(ENTRIES PROVIDED)
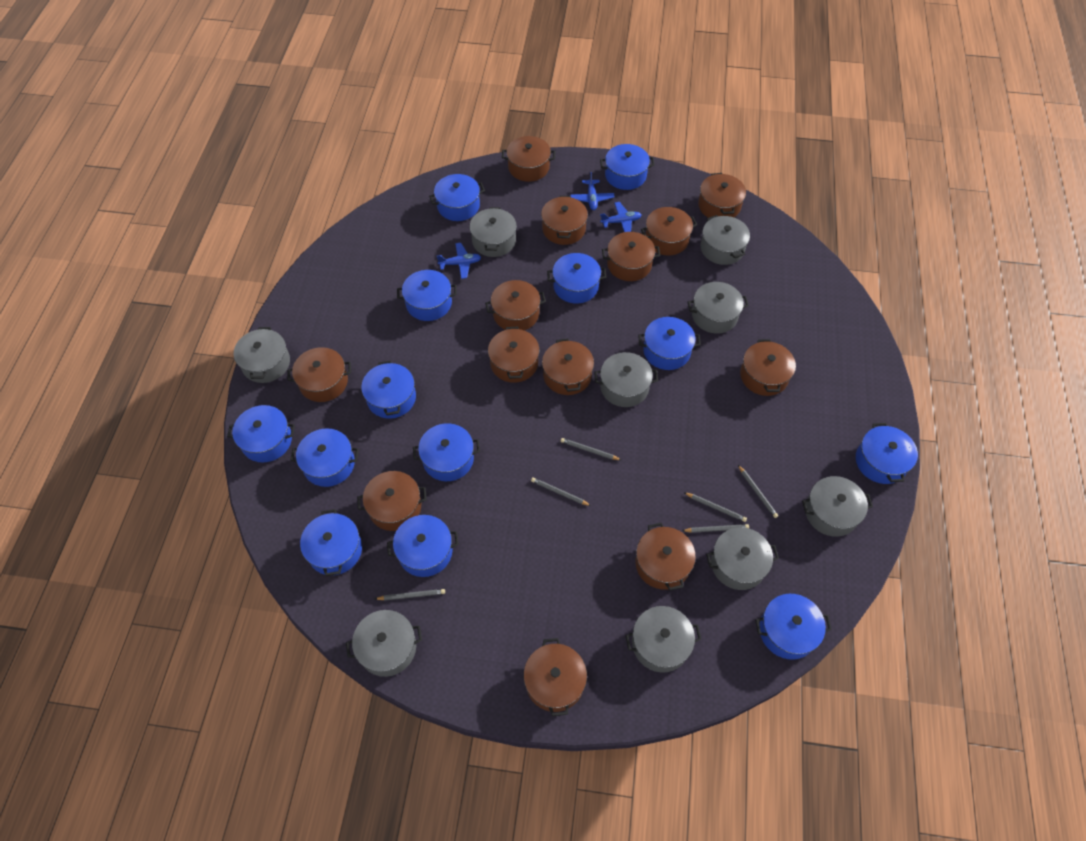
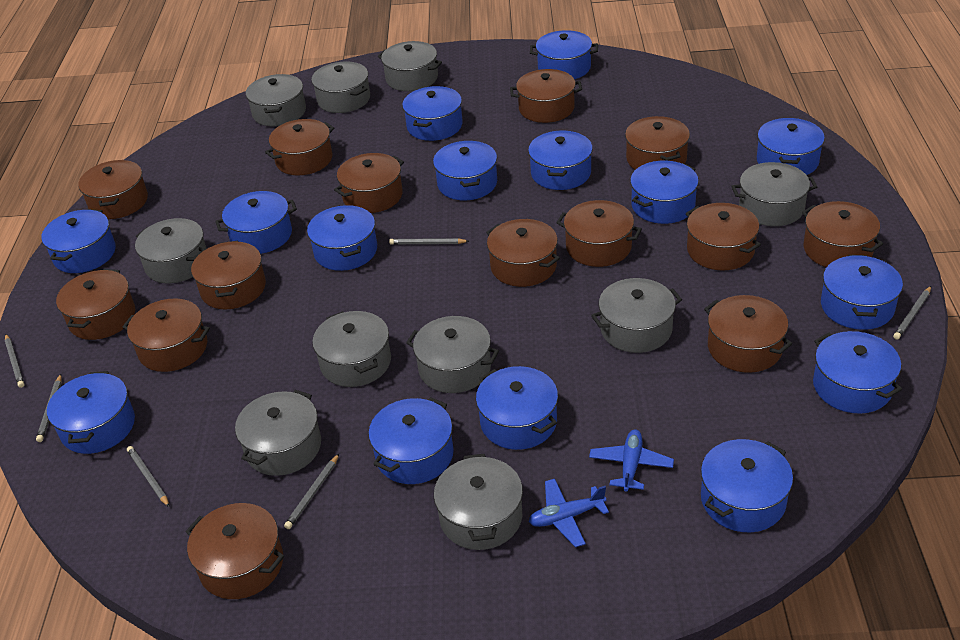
blue plane: 3 -> 2
blue pot: 13 -> 15
brown pot: 13 -> 14
grey pot: 9 -> 10

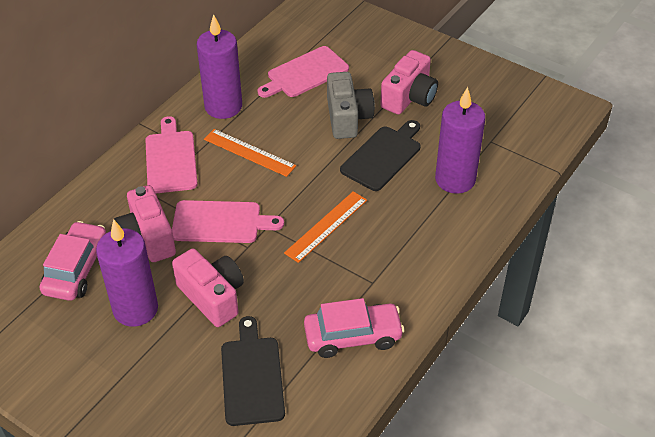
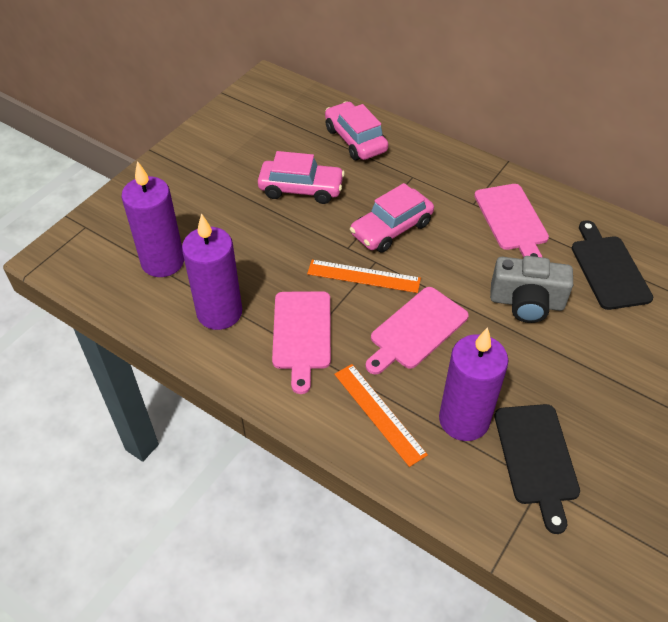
pink camera: 3 -> 0
pink car: 2 -> 3

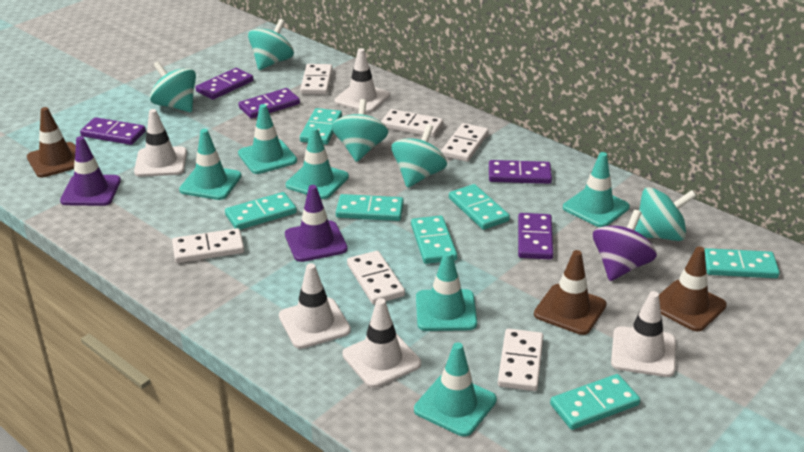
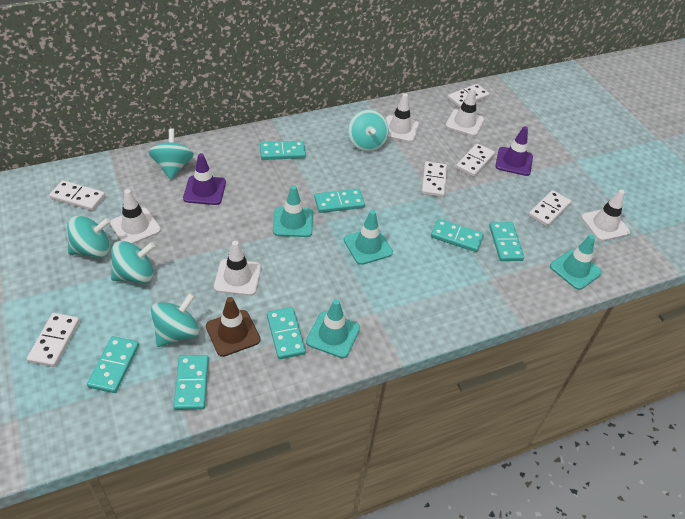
brown traffic cone: 3 -> 1
purple domino: 5 -> 0
purple spinning top: 1 -> 0
turquoise traffic cone: 6 -> 4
(End ENTRIES PROVIDED)
▶ [ABOUT THIS TASK] An answer containing only the lines from the one holding "blue pot: 13 -> 15" through the close of the entries above, reproduced exactly and stripped of pictures, is expected.

▶ [YOUR SOLUTION]
blue pot: 13 -> 15
brown pot: 13 -> 14
grey pot: 9 -> 10

pink camera: 3 -> 0
pink car: 2 -> 3

brown traffic cone: 3 -> 1
purple domino: 5 -> 0
purple spinning top: 1 -> 0
turquoise traffic cone: 6 -> 4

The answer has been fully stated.